(Collection entries)
------------------------------------

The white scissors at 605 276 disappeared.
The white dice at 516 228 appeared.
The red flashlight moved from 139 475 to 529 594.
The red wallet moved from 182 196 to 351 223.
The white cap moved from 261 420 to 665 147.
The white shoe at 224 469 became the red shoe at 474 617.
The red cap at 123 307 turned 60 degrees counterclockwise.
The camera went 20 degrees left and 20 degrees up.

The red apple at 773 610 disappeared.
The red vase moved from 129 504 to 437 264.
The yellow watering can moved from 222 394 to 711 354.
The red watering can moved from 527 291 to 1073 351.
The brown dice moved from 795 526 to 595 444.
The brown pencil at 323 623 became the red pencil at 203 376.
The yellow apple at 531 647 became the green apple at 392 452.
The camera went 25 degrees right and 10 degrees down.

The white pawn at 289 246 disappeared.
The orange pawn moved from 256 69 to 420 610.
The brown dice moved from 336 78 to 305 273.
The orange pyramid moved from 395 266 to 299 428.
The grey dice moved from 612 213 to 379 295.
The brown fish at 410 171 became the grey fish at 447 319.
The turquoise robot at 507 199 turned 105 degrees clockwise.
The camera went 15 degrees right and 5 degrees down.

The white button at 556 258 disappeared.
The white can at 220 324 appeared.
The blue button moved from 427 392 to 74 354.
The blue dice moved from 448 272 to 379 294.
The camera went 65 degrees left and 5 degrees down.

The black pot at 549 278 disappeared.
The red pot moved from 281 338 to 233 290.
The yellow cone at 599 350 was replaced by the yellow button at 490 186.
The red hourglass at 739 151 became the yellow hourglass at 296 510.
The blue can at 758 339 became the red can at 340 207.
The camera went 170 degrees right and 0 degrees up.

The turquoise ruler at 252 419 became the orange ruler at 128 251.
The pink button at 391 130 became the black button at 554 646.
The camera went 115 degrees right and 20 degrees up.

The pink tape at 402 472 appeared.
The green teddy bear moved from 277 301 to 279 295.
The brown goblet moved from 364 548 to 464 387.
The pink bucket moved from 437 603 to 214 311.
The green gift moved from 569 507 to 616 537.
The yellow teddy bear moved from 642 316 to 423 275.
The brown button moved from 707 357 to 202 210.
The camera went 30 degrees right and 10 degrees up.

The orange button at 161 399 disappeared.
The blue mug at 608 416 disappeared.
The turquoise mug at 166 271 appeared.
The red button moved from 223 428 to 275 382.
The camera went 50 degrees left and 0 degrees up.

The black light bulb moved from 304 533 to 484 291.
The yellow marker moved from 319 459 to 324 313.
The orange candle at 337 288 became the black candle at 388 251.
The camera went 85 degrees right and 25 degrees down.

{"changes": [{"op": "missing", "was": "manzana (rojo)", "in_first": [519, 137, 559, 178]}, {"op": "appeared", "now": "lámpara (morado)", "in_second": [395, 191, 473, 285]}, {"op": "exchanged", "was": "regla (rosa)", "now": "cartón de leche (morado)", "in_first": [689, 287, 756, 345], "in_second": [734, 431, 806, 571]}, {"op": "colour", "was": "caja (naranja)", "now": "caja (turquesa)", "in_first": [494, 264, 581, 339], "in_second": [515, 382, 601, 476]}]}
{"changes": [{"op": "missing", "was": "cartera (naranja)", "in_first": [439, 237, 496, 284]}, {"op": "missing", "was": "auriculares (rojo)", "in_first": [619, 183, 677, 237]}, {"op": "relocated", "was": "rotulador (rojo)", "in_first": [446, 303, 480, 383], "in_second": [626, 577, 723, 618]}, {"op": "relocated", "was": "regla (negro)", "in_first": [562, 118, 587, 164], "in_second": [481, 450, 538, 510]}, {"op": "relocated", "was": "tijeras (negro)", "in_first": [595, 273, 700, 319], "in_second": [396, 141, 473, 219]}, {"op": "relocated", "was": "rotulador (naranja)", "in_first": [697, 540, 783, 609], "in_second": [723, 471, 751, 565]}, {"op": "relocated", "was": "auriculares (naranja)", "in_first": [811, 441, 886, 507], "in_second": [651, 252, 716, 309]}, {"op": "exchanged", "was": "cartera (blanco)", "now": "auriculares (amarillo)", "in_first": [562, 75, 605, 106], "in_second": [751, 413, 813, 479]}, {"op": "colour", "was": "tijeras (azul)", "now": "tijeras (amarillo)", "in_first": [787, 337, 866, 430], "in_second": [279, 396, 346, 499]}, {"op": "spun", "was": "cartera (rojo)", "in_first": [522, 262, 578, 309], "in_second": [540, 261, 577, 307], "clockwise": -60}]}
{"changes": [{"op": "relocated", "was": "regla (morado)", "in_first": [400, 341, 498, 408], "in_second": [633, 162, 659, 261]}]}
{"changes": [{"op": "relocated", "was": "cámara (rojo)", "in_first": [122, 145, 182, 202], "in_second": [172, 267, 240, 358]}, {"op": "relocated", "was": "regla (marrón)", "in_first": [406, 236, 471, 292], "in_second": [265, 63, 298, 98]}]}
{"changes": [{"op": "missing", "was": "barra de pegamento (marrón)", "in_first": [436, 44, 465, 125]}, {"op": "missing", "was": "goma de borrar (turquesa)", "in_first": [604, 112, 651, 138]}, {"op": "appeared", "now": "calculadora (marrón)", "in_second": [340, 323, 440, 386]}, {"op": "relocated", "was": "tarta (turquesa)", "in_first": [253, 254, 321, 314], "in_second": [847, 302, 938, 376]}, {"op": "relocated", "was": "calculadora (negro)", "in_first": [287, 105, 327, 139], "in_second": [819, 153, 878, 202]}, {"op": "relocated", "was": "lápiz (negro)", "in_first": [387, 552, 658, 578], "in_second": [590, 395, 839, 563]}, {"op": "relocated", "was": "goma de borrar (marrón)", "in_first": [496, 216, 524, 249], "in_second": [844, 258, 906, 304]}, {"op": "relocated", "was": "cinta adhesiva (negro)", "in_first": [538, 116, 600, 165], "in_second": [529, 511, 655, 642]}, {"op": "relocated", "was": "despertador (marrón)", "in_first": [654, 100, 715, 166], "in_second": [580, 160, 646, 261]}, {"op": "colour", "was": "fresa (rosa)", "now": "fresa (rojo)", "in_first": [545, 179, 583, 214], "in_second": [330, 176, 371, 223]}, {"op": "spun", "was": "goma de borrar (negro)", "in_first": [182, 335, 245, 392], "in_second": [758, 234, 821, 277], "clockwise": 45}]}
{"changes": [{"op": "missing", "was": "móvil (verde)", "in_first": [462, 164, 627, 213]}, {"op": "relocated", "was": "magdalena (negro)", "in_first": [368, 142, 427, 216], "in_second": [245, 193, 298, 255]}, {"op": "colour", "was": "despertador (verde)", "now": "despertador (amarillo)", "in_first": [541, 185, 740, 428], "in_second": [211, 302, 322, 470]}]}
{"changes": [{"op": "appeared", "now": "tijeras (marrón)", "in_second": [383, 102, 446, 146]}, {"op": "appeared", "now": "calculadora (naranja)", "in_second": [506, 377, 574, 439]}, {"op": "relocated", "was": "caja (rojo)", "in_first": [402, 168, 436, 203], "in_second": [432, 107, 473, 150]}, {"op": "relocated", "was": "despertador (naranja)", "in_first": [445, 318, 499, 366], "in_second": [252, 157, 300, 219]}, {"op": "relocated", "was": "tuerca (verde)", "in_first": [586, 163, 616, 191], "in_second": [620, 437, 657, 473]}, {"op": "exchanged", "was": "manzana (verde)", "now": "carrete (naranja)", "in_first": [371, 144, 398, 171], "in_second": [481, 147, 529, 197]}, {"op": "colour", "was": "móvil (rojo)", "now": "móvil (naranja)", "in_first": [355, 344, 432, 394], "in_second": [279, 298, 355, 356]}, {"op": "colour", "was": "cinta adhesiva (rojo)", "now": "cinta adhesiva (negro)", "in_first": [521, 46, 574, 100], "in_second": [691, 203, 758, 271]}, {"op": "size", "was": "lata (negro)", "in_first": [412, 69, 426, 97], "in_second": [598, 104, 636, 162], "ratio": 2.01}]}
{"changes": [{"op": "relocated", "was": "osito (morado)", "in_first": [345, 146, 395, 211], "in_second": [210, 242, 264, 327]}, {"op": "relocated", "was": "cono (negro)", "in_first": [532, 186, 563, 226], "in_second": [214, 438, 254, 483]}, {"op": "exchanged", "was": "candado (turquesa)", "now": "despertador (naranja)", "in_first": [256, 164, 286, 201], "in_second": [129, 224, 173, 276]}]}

------------------------------------

**Work to be completed:**
Taking the entries above, print exactly the lines starting at the line with "The white dice at 516 228 appeared." and ending at the line with "The red cap", both included.

**Answer:**
The white dice at 516 228 appeared.
The red flashlight moved from 139 475 to 529 594.
The red wallet moved from 182 196 to 351 223.
The white cap moved from 261 420 to 665 147.
The white shoe at 224 469 became the red shoe at 474 617.
The red cap at 123 307 turned 60 degrees counterclockwise.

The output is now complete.